▶ Exercise requirements
Only the lines below starting at the one that contains "Receipt: [580,369,632,421] ->" and ending at the one that contains "menu990: [251,297,300,336] ->" are to be reproduced, exactly and with both ends kept.

▶ Dataset records
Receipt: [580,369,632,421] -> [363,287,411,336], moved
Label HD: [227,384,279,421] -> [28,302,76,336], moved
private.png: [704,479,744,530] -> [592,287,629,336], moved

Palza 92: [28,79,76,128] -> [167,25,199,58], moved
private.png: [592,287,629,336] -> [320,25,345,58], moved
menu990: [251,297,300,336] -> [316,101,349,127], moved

...

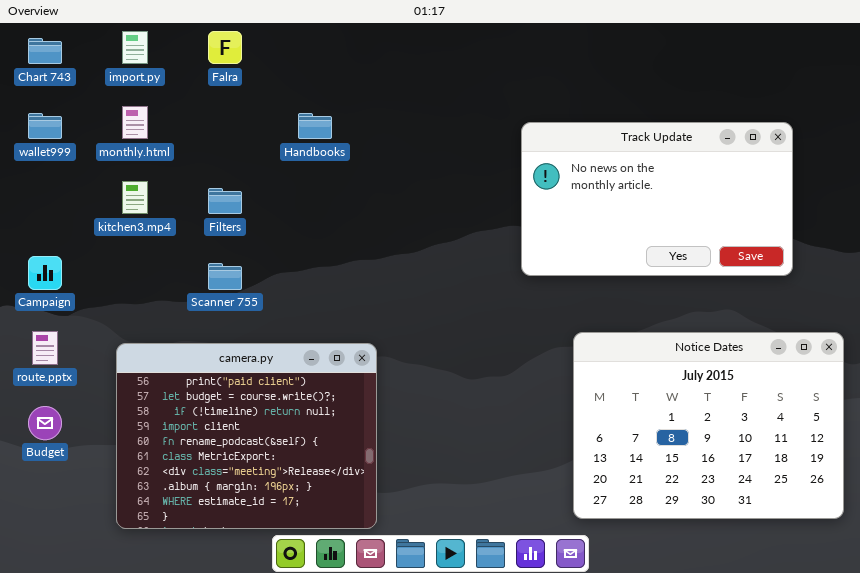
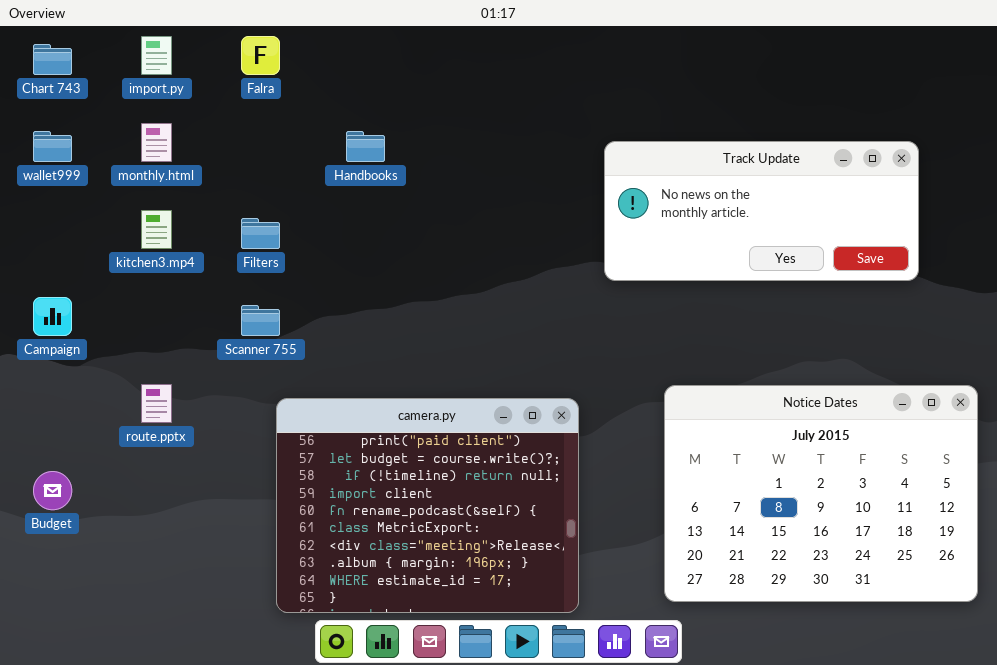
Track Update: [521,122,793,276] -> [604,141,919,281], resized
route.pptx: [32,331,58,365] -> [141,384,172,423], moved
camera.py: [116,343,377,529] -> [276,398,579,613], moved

▶ Answer to this task
Receipt: [580,369,632,421] -> [363,287,411,336], moved
Label HD: [227,384,279,421] -> [28,302,76,336], moved
private.png: [704,479,744,530] -> [592,287,629,336], moved

Palza 92: [28,79,76,128] -> [167,25,199,58], moved
private.png: [592,287,629,336] -> [320,25,345,58], moved
menu990: [251,297,300,336] -> [316,101,349,127], moved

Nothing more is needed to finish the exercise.